=== Exercise goal ===
Pick out each line in the entries below that contains the word "left", and copy it. Case counts.

-------- The input --------

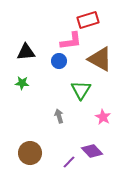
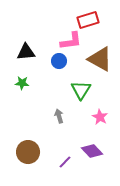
pink star: moved 3 px left
brown circle: moved 2 px left, 1 px up
purple line: moved 4 px left
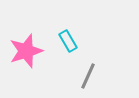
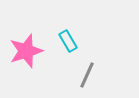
gray line: moved 1 px left, 1 px up
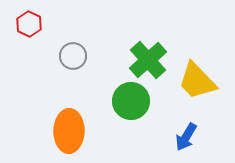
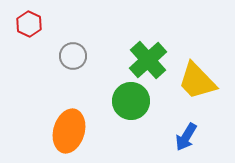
orange ellipse: rotated 15 degrees clockwise
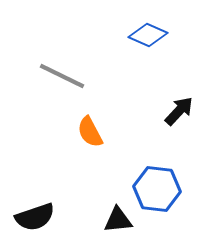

--------

=== The result ===
pink star: moved 3 px left
brown circle: moved 2 px left, 1 px up
purple line: moved 4 px left
gray line: moved 1 px left, 1 px up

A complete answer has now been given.